-- BEGIN --

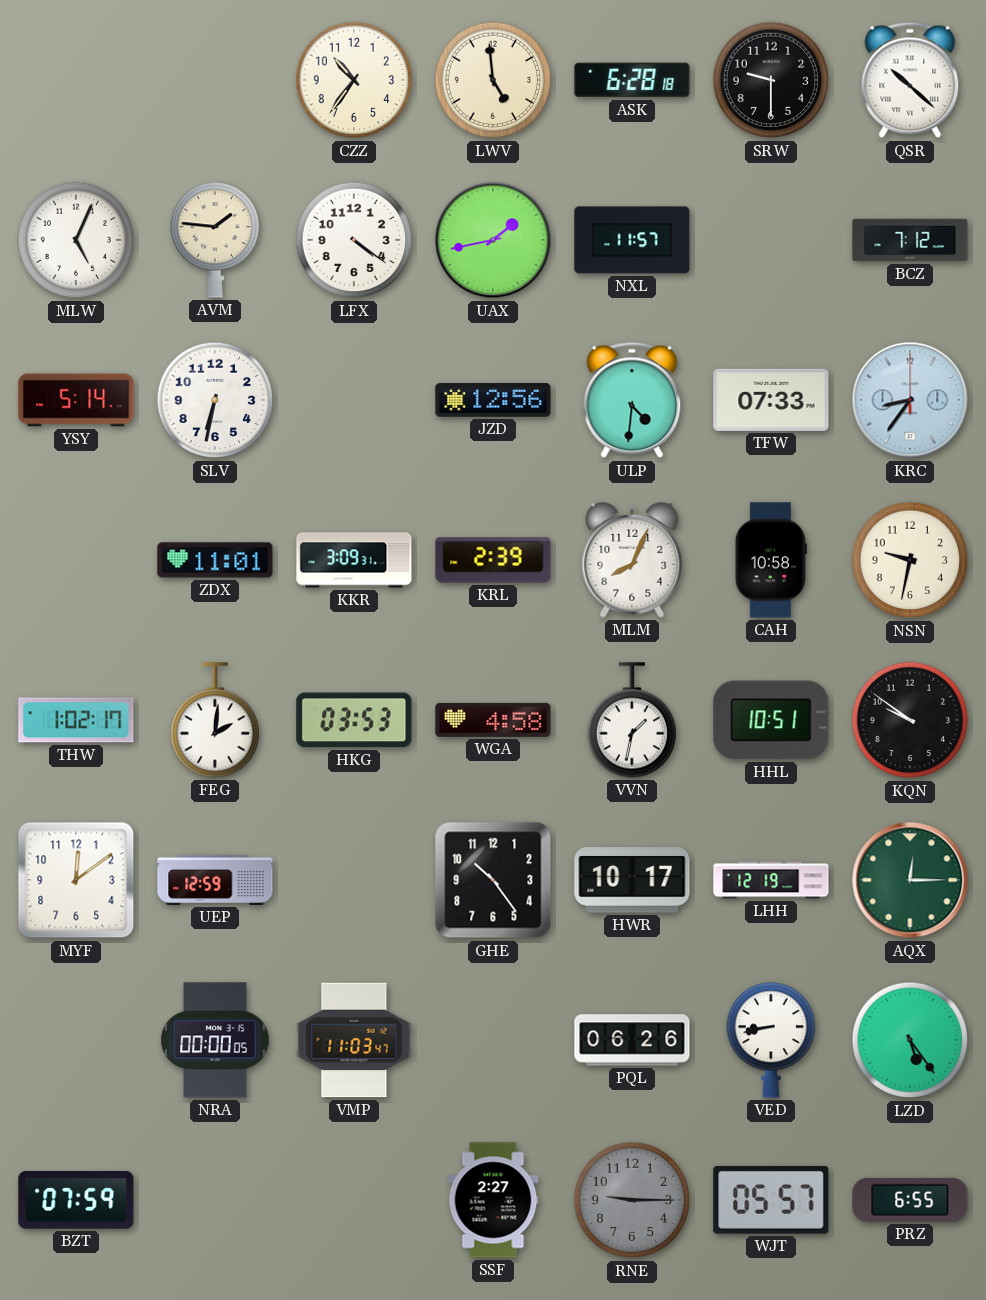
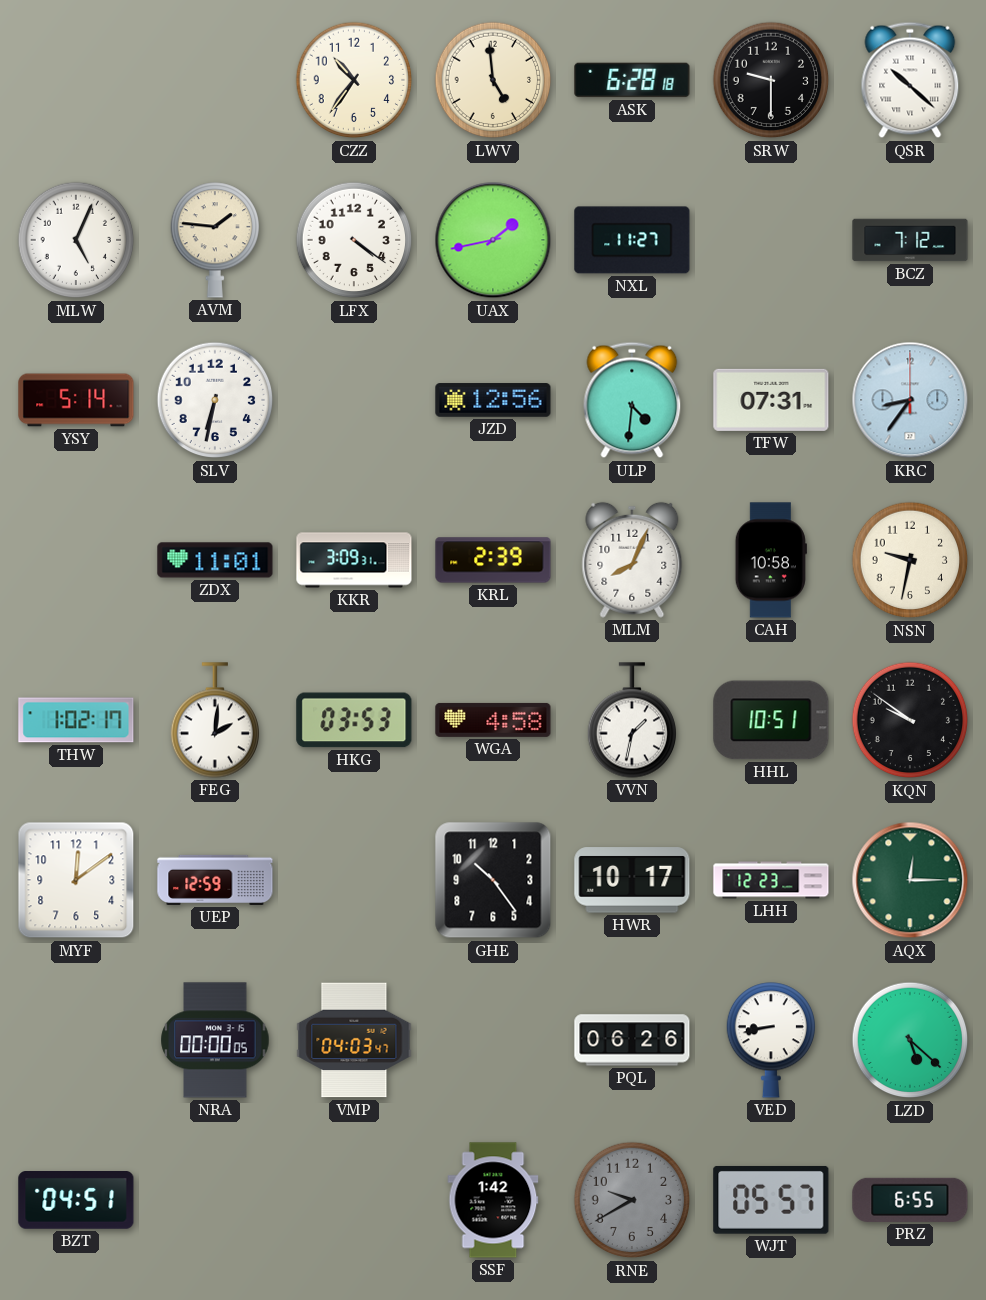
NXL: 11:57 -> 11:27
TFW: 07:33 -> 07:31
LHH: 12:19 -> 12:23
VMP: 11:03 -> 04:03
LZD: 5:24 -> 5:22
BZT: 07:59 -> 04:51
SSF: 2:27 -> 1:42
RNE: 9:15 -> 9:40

-- END --
-- BEGIN --

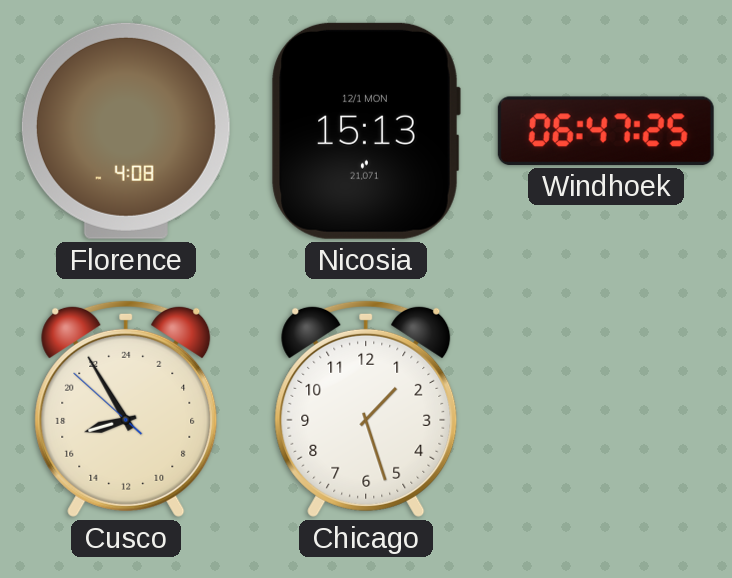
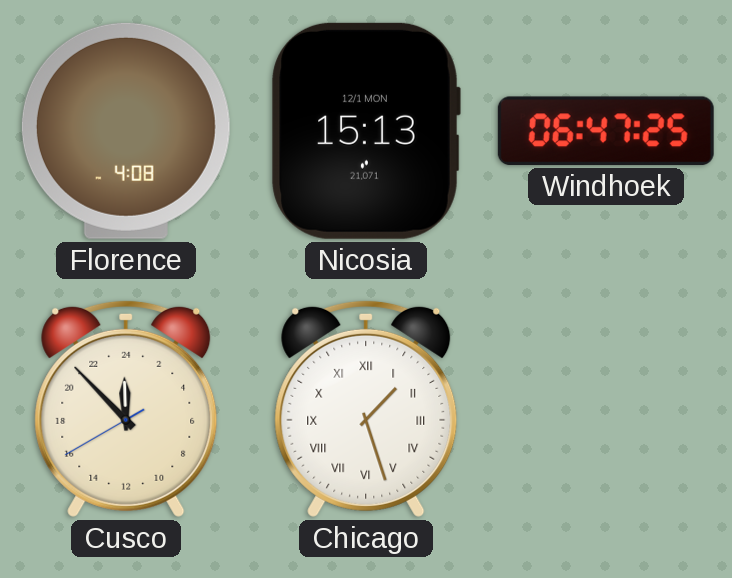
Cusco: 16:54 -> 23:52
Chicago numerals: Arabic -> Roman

-- END --

**Exercise instructions**
Copy the records word for word, starting at the line that contains "NXL: 11:57 -> 11:27" and ending with the line that contains "RNE: 9:15 -> 9:40", with both of those lines included.

**Task solution**
NXL: 11:57 -> 11:27
TFW: 07:33 -> 07:31
LHH: 12:19 -> 12:23
VMP: 11:03 -> 04:03
LZD: 5:24 -> 5:22
BZT: 07:59 -> 04:51
SSF: 2:27 -> 1:42
RNE: 9:15 -> 9:40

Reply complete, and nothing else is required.